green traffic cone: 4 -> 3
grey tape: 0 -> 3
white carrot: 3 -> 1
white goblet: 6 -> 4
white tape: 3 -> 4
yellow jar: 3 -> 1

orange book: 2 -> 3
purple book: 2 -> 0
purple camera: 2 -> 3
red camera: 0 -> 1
# # #
* REQUIRED WORK *
Every record is to be retyped exactly as given.

* YOUR SOLUTION *
green traffic cone: 4 -> 3
grey tape: 0 -> 3
white carrot: 3 -> 1
white goblet: 6 -> 4
white tape: 3 -> 4
yellow jar: 3 -> 1

orange book: 2 -> 3
purple book: 2 -> 0
purple camera: 2 -> 3
red camera: 0 -> 1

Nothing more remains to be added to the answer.